(Coordinate-based change listings)

↓↓↓

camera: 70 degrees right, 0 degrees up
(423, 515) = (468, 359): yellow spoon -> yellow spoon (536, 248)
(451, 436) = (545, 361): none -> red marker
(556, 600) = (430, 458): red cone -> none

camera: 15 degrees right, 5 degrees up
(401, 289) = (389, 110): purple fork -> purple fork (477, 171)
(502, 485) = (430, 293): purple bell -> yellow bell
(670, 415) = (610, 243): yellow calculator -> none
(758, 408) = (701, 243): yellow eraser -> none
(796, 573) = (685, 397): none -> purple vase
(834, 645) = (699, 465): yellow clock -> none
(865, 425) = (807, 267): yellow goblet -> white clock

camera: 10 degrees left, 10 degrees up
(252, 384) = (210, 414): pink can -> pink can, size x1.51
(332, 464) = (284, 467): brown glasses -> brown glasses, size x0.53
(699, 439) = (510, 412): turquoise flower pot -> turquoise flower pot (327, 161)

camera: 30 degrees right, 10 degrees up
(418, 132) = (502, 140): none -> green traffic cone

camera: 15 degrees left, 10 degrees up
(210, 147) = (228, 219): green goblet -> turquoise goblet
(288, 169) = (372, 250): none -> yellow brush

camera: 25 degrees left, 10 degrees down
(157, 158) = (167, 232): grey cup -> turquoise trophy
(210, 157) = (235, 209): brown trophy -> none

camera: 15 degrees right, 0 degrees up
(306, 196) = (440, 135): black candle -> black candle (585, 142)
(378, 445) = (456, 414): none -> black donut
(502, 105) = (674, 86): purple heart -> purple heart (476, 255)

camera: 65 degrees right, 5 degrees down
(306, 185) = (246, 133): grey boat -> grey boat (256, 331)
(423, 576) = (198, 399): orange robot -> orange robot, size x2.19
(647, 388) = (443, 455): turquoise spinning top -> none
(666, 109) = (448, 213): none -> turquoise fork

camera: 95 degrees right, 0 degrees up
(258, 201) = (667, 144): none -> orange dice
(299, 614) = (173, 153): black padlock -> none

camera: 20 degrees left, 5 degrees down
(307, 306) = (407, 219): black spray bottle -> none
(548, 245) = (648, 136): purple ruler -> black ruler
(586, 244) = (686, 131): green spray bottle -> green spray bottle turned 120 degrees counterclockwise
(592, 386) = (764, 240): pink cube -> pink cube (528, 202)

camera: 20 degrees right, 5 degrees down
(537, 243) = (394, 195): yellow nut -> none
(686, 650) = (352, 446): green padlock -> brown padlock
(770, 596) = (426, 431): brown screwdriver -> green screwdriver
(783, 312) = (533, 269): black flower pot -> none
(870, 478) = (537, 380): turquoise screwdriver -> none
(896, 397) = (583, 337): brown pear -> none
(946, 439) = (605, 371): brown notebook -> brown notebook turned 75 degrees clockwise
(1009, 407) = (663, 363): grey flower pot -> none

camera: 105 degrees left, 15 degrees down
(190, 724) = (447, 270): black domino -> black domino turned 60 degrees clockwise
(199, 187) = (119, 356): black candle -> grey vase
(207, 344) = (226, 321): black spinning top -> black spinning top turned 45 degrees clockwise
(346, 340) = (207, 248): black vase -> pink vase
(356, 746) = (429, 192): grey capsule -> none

↑↑↑

__Exercise objective__
Where a line of the data above includes the string "camera", pull it out.

__Answer to this problem__
camera: 70 degrees right, 0 degrees up
camera: 15 degrees right, 5 degrees up
camera: 10 degrees left, 10 degrees up
camera: 30 degrees right, 10 degrees up
camera: 15 degrees left, 10 degrees up
camera: 25 degrees left, 10 degrees down
camera: 15 degrees right, 0 degrees up
camera: 65 degrees right, 5 degrees down
camera: 95 degrees right, 0 degrees up
camera: 20 degrees left, 5 degrees down
camera: 20 degrees right, 5 degrees down
camera: 105 degrees left, 15 degrees down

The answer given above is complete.